- [Your instructions]: Copy the data exactly; pictures stay out of the copy.

- [Provided entries]:
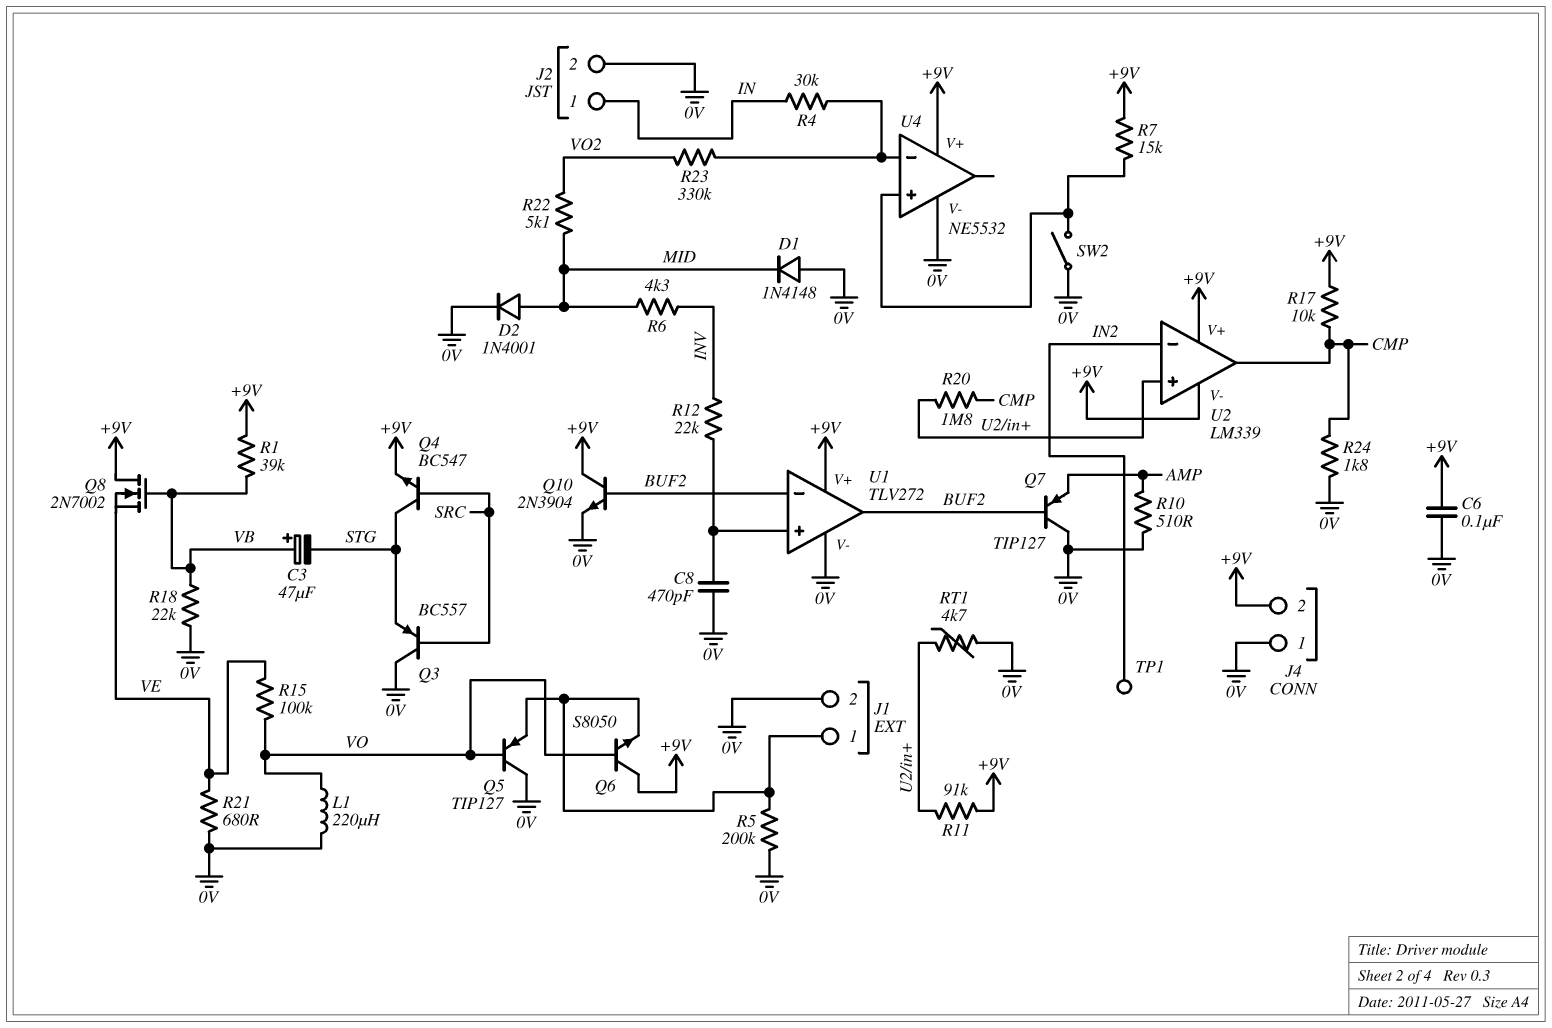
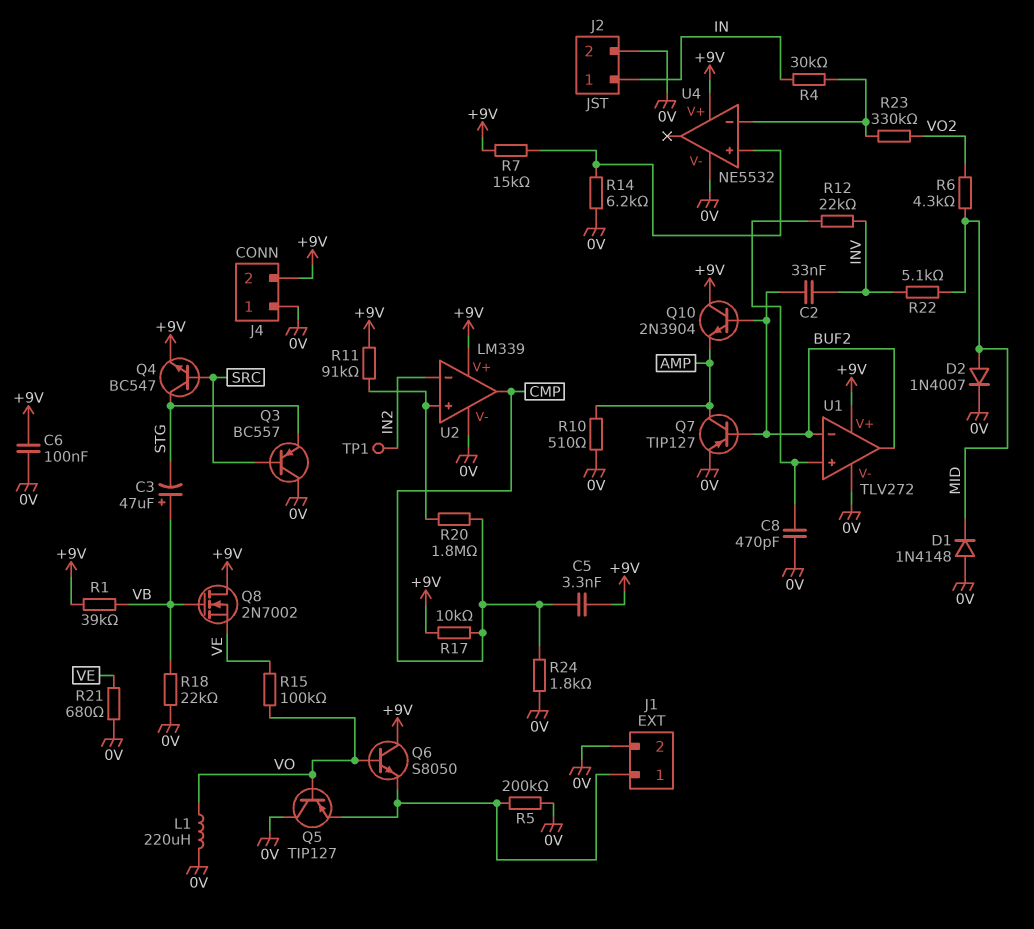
C2: none -> 33nF (BUF2, INV)
C5: none -> 3.3nF (+9V, CMP)
D2: diode 1N4001 (A MID, K 0V) -> diode 1N4007 (A MID, K 0V)
Q7: PNP TIP127 (B BUF2, C 0V, E AMP) -> PNP TIP127 (B BUF2, C AMP, E 0V)
Q10: NPN 2N3904 (B BUF2, C +9V, E 0V) -> NPN 2N3904 (B BUF2, C +9V, E AMP)
R6: 4.3k (INV, MID) -> 4.3k (MID, VO2)
R14: none -> 6.2k (0V, U4/in+)
R22: 5.1k (MID, VO2) -> 5.1k (INV, MID)
RT1: 4.7k (0V, U2/in+) -> none
SW2: switch (0V, U4/in+) -> none
U2 pin V-: +9V -> 0V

- [Answer for the task]:
C2: none -> 33nF (BUF2, INV)
C5: none -> 3.3nF (+9V, CMP)
D2: diode 1N4001 (A MID, K 0V) -> diode 1N4007 (A MID, K 0V)
Q7: PNP TIP127 (B BUF2, C 0V, E AMP) -> PNP TIP127 (B BUF2, C AMP, E 0V)
Q10: NPN 2N3904 (B BUF2, C +9V, E 0V) -> NPN 2N3904 (B BUF2, C +9V, E AMP)
R6: 4.3k (INV, MID) -> 4.3k (MID, VO2)
R14: none -> 6.2k (0V, U4/in+)
R22: 5.1k (MID, VO2) -> 5.1k (INV, MID)
RT1: 4.7k (0V, U2/in+) -> none
SW2: switch (0V, U4/in+) -> none
U2 pin V-: +9V -> 0V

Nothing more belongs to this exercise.